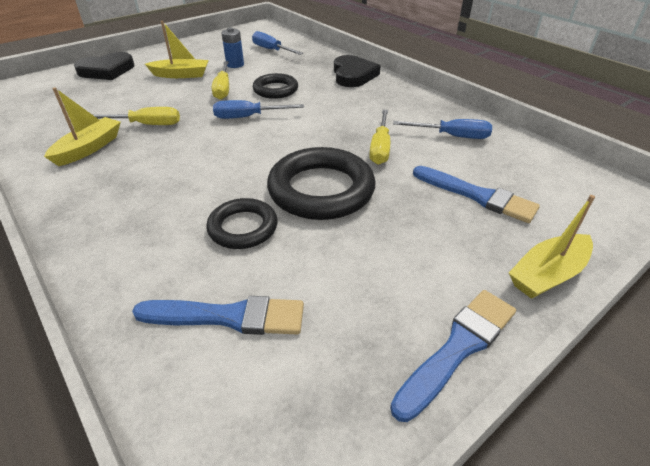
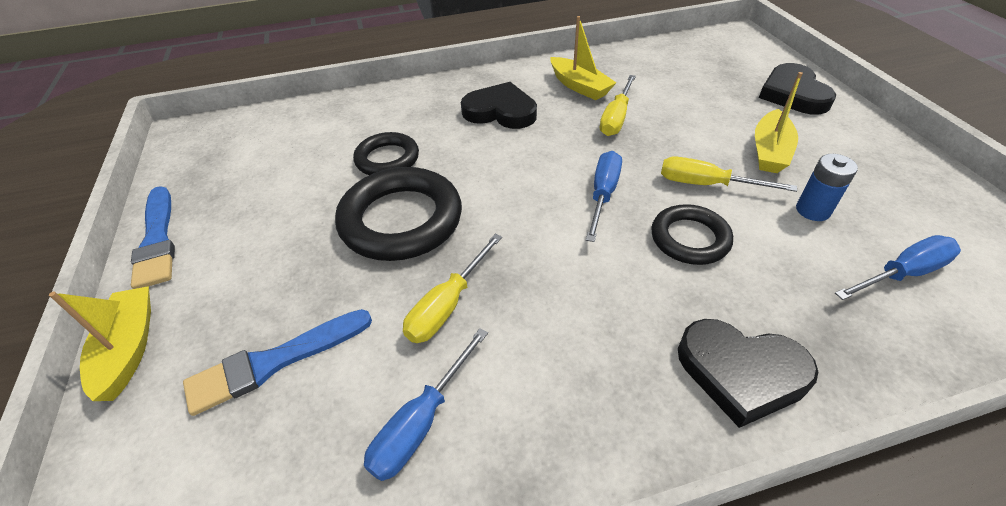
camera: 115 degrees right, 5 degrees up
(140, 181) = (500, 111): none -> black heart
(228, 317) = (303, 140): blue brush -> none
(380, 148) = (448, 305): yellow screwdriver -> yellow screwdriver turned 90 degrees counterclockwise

--

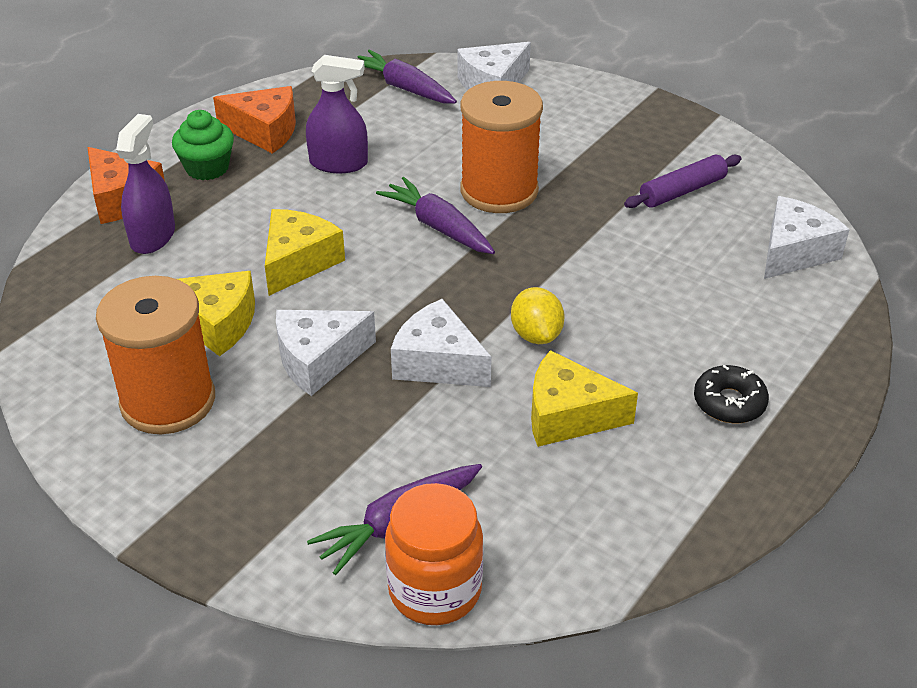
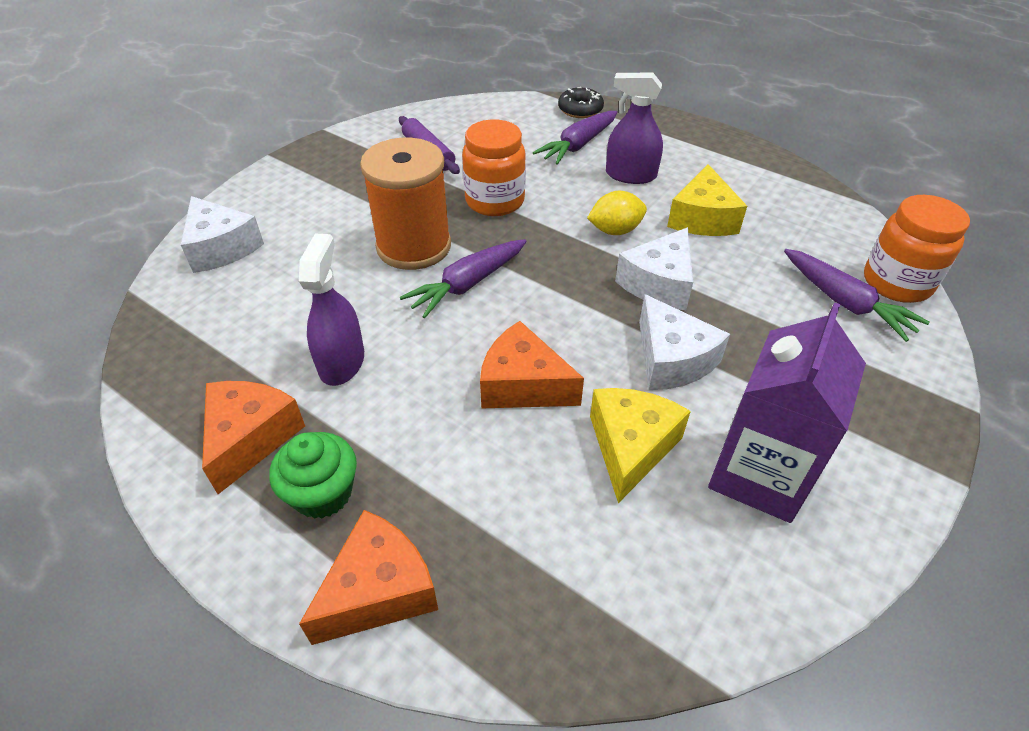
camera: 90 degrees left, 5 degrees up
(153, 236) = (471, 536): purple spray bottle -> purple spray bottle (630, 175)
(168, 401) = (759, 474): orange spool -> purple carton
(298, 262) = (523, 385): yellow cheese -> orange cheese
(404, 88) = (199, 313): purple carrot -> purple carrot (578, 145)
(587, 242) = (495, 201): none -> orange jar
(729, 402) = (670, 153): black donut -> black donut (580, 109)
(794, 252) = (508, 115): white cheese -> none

--

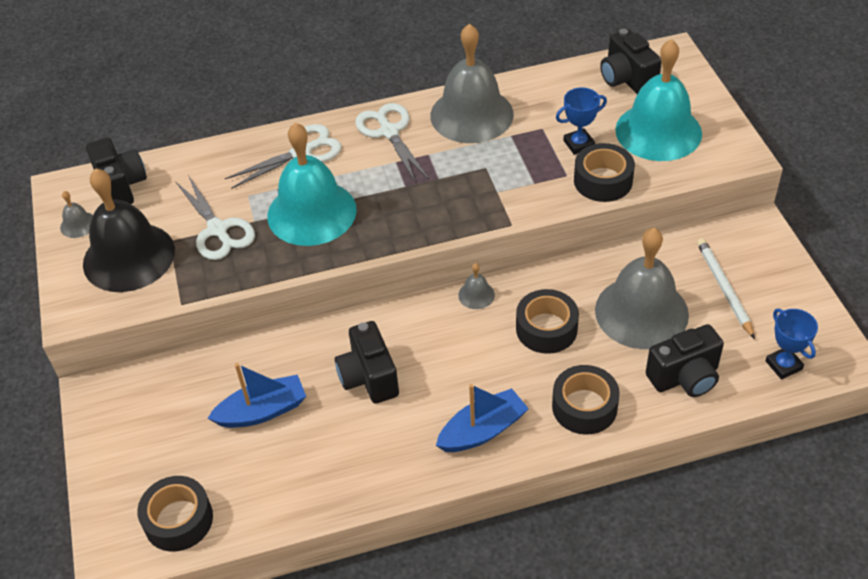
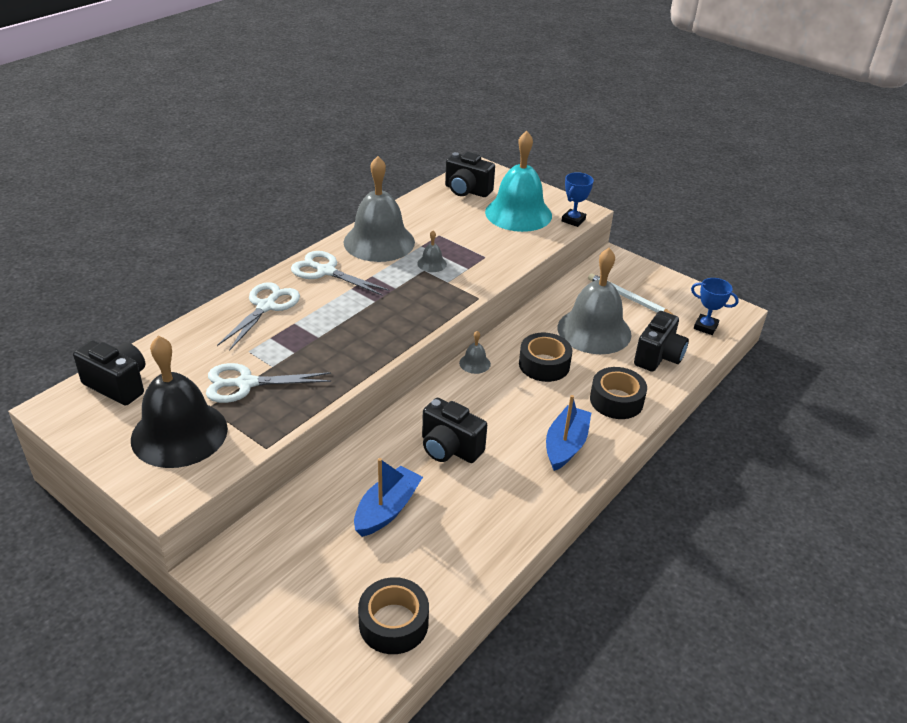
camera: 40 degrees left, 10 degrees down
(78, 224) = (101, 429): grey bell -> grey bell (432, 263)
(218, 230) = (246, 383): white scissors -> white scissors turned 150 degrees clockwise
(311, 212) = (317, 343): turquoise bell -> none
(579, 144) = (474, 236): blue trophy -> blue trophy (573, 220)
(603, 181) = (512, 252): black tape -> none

About this task:
Take from the material above the lines running from the one with "camera: 115 degrees right, 5 degrees up" through the one with "(380, 148) = (448, 305): yellow", and repeat them exactly, with nothing else.

Solution to the problem:
camera: 115 degrees right, 5 degrees up
(140, 181) = (500, 111): none -> black heart
(228, 317) = (303, 140): blue brush -> none
(380, 148) = (448, 305): yellow screwdriver -> yellow screwdriver turned 90 degrees counterclockwise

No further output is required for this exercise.